=== Exercise ===
From the entries below, report how many lines contain the string "pyramid". Only the number is wanted.

=== Working data ===
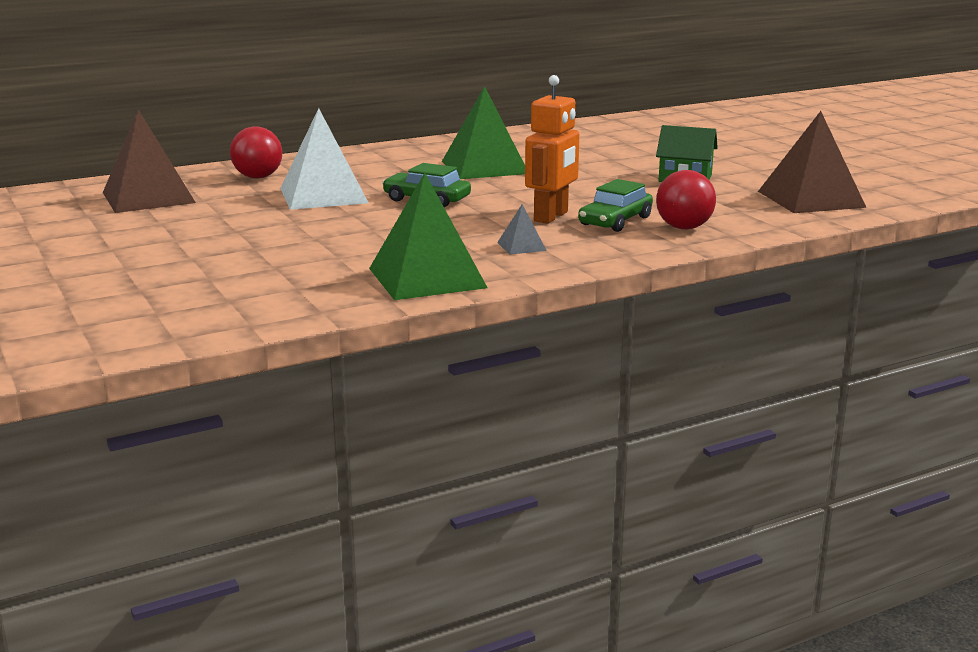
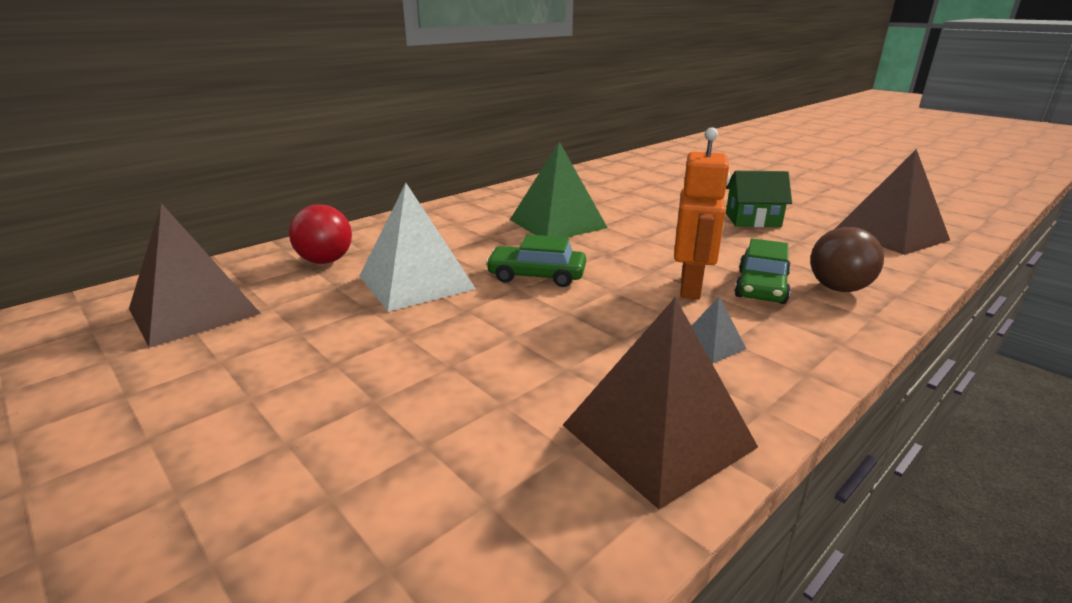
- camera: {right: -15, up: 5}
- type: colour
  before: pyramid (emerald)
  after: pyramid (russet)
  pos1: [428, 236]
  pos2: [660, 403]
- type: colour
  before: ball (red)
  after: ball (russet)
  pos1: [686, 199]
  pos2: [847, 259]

=== Written reply ===
2